# About this task
Return exactly the span that opens with the line containing "C2: 4.7uF (N016, VS) -> none" and closes with the final line of the records, both included.

(Stored dataset items)
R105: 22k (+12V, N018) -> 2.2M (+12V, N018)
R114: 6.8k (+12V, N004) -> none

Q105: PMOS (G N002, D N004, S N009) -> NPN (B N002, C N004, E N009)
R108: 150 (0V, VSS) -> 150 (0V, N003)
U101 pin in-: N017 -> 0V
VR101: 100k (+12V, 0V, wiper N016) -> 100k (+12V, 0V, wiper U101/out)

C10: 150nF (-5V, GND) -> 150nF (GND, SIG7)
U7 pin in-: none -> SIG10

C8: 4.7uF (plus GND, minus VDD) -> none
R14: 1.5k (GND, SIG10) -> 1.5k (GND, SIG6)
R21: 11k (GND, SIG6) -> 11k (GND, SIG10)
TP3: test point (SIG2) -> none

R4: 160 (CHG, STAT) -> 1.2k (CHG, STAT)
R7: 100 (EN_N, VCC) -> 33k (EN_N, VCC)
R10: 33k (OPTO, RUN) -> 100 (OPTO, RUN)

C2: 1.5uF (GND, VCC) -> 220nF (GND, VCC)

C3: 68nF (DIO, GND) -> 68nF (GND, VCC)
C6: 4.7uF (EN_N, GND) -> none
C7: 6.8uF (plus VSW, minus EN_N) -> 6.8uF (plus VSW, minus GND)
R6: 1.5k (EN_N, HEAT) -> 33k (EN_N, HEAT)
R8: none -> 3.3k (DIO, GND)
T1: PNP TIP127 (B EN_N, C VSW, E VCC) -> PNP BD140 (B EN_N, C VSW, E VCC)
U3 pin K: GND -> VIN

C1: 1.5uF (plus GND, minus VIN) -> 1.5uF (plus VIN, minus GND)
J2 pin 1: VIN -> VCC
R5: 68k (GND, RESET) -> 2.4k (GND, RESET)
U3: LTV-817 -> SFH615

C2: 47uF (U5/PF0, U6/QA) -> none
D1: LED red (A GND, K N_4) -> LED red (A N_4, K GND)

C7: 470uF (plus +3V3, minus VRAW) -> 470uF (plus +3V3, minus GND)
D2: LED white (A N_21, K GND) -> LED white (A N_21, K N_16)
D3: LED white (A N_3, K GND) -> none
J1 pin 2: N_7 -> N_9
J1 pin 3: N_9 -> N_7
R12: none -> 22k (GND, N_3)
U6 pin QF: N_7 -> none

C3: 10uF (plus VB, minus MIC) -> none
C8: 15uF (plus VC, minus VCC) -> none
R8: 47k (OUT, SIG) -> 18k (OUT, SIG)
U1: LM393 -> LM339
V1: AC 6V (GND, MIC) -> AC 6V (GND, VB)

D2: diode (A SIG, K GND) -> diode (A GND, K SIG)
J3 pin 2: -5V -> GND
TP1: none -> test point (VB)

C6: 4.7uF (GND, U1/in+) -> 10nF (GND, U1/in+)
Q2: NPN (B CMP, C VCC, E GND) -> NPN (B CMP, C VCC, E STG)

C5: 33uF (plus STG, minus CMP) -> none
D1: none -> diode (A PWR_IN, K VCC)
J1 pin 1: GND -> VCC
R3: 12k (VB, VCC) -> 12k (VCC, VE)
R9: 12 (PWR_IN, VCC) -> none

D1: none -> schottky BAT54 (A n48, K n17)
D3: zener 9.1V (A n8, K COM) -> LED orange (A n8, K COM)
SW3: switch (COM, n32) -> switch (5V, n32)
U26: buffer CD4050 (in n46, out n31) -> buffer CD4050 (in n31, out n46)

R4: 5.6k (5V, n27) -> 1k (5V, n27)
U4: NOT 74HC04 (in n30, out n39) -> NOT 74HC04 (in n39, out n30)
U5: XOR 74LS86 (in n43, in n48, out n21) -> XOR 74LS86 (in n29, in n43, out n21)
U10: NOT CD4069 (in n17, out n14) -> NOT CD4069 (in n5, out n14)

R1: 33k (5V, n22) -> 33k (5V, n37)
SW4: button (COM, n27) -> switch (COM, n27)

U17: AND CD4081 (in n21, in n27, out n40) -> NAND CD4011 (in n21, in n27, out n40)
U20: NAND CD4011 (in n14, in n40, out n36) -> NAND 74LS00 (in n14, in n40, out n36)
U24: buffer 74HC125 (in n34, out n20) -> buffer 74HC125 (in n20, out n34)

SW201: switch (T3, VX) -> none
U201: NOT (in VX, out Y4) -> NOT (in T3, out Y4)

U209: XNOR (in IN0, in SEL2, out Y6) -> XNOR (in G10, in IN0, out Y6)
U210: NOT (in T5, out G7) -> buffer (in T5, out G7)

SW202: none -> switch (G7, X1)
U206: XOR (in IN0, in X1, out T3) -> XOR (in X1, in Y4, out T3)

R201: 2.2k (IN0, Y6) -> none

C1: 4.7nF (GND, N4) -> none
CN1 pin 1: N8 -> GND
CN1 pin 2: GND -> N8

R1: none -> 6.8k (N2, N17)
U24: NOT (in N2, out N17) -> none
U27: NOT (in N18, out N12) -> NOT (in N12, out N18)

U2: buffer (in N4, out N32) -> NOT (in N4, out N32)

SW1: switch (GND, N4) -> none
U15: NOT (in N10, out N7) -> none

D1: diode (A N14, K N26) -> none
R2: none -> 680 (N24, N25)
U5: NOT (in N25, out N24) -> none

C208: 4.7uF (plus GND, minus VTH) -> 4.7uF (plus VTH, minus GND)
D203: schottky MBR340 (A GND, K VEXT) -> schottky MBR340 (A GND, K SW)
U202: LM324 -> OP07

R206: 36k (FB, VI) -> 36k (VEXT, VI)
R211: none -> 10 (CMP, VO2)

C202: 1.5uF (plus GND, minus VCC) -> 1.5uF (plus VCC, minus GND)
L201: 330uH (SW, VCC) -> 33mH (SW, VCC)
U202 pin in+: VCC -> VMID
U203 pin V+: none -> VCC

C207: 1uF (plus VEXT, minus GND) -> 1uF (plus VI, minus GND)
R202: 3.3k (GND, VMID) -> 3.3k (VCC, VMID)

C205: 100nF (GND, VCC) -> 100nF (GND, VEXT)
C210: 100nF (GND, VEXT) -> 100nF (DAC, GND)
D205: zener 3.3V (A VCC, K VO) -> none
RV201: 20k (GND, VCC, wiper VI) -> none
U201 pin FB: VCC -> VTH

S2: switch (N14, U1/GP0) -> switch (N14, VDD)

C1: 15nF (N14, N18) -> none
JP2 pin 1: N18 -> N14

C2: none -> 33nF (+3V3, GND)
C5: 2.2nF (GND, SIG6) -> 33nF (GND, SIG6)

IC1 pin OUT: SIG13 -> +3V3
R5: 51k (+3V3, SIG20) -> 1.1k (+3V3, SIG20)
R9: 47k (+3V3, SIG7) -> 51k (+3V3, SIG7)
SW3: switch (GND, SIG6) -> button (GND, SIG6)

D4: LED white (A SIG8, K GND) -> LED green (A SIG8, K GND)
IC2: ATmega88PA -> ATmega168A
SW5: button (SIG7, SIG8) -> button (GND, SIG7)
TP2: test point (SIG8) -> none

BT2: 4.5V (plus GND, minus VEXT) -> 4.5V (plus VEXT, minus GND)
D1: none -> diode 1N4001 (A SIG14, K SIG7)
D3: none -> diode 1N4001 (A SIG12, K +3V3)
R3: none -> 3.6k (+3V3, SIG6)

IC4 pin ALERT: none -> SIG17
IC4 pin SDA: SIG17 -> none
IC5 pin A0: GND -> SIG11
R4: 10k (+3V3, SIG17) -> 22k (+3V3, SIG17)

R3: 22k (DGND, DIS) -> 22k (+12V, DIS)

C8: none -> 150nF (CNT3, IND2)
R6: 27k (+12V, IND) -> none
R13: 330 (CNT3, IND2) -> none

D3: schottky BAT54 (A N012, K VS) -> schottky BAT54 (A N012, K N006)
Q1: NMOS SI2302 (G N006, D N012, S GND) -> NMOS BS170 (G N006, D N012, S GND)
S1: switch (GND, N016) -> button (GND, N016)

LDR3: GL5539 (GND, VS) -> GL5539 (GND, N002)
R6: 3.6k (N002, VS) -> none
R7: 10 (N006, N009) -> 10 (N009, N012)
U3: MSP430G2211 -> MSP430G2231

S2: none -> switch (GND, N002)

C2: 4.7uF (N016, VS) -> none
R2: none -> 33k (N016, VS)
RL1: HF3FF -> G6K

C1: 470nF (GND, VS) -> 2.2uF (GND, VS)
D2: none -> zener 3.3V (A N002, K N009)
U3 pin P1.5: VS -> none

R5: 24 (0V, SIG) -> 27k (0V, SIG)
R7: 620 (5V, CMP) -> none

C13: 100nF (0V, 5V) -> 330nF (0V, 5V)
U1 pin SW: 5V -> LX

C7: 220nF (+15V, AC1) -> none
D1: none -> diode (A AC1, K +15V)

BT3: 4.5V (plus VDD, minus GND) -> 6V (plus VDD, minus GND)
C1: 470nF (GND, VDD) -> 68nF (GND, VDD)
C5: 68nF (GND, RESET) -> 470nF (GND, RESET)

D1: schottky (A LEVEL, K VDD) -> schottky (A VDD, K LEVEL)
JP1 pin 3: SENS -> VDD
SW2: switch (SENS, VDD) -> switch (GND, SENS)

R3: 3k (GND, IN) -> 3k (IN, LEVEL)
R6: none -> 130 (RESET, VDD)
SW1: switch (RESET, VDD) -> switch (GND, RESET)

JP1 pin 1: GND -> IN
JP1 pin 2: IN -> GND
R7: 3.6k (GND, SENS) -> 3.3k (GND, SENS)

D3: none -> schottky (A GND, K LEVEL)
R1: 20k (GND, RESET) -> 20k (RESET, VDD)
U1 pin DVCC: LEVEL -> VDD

# Output for this exercise
C2: 4.7uF (N016, VS) -> none
R2: none -> 33k (N016, VS)
RL1: HF3FF -> G6K

C1: 470nF (GND, VS) -> 2.2uF (GND, VS)
D2: none -> zener 3.3V (A N002, K N009)
U3 pin P1.5: VS -> none

R5: 24 (0V, SIG) -> 27k (0V, SIG)
R7: 620 (5V, CMP) -> none

C13: 100nF (0V, 5V) -> 330nF (0V, 5V)
U1 pin SW: 5V -> LX

C7: 220nF (+15V, AC1) -> none
D1: none -> diode (A AC1, K +15V)

BT3: 4.5V (plus VDD, minus GND) -> 6V (plus VDD, minus GND)
C1: 470nF (GND, VDD) -> 68nF (GND, VDD)
C5: 68nF (GND, RESET) -> 470nF (GND, RESET)

D1: schottky (A LEVEL, K VDD) -> schottky (A VDD, K LEVEL)
JP1 pin 3: SENS -> VDD
SW2: switch (SENS, VDD) -> switch (GND, SENS)

R3: 3k (GND, IN) -> 3k (IN, LEVEL)
R6: none -> 130 (RESET, VDD)
SW1: switch (RESET, VDD) -> switch (GND, RESET)

JP1 pin 1: GND -> IN
JP1 pin 2: IN -> GND
R7: 3.6k (GND, SENS) -> 3.3k (GND, SENS)

D3: none -> schottky (A GND, K LEVEL)
R1: 20k (GND, RESET) -> 20k (RESET, VDD)
U1 pin DVCC: LEVEL -> VDD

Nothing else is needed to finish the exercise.